STATED EXERCISE
Return, unchanged, the rows below starting at the one that contains "gray semicircle: moved 2 px down" and ending at the last row, both included. Leave the picture rows out.
>> BEGIN LISTED ENTRIES
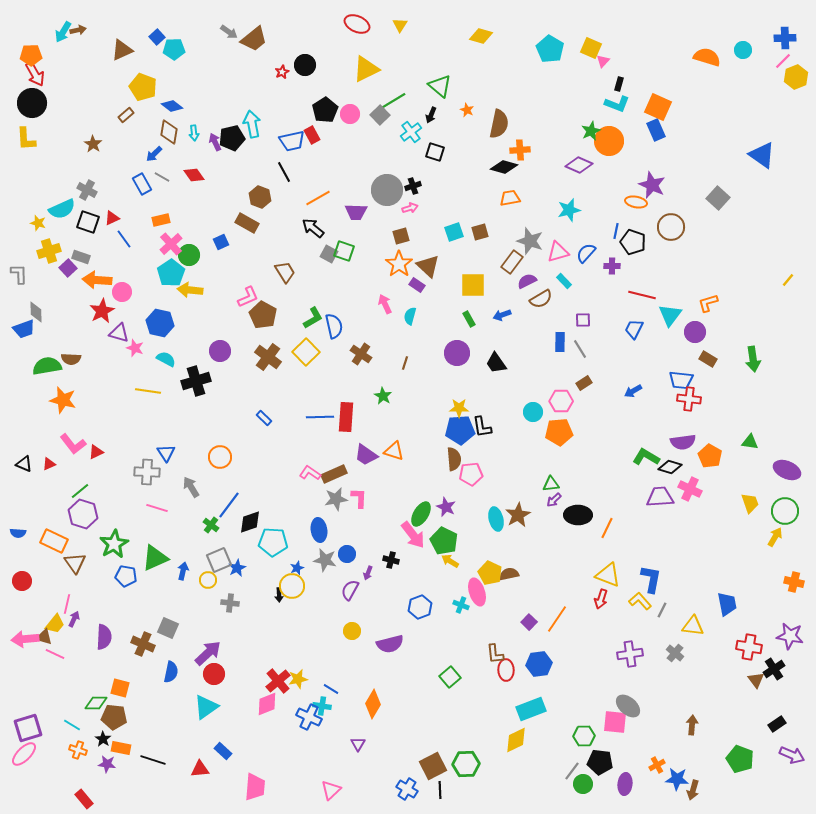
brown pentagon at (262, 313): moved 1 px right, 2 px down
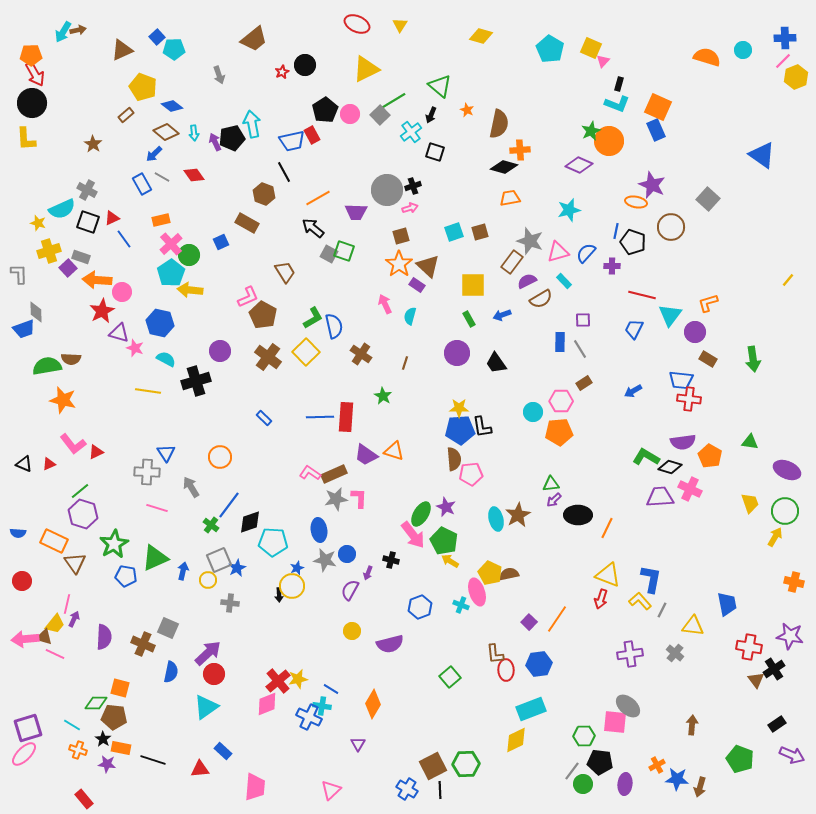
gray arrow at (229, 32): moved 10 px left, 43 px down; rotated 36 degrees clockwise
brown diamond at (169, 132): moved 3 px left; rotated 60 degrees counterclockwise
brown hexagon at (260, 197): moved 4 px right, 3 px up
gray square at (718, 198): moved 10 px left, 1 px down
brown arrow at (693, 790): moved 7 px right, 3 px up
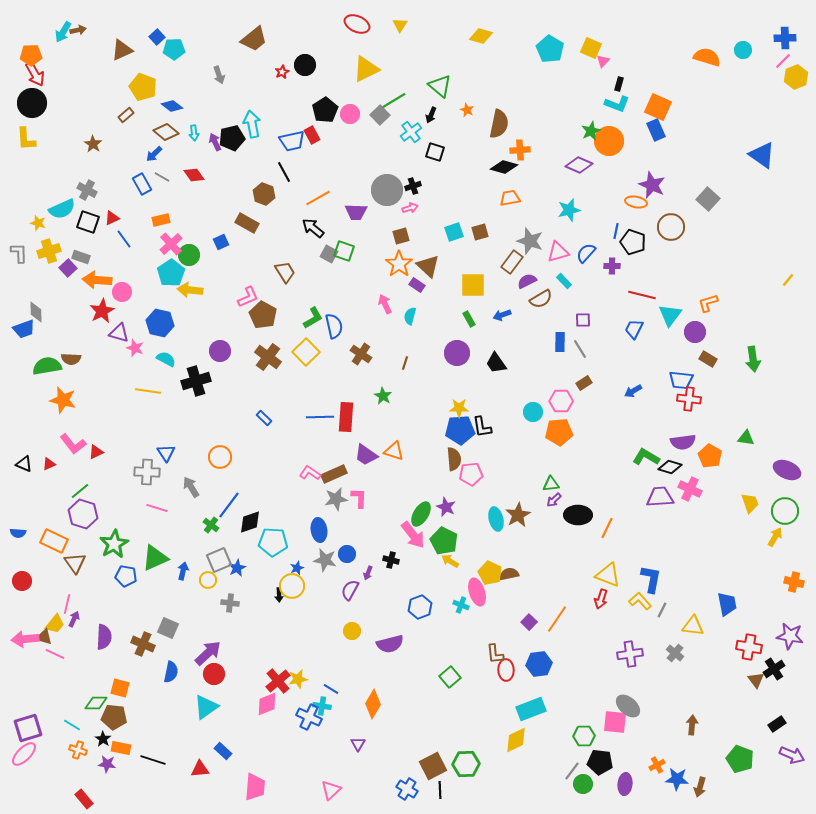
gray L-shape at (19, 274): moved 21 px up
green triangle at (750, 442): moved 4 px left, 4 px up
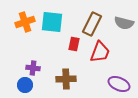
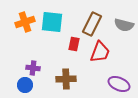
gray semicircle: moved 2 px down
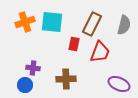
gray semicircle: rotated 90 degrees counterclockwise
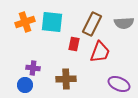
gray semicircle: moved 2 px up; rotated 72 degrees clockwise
>> END LISTED ENTRIES
REPLY
gray semicircle: moved 2 px down
gray semicircle: rotated 90 degrees counterclockwise
gray semicircle: moved 2 px up; rotated 72 degrees clockwise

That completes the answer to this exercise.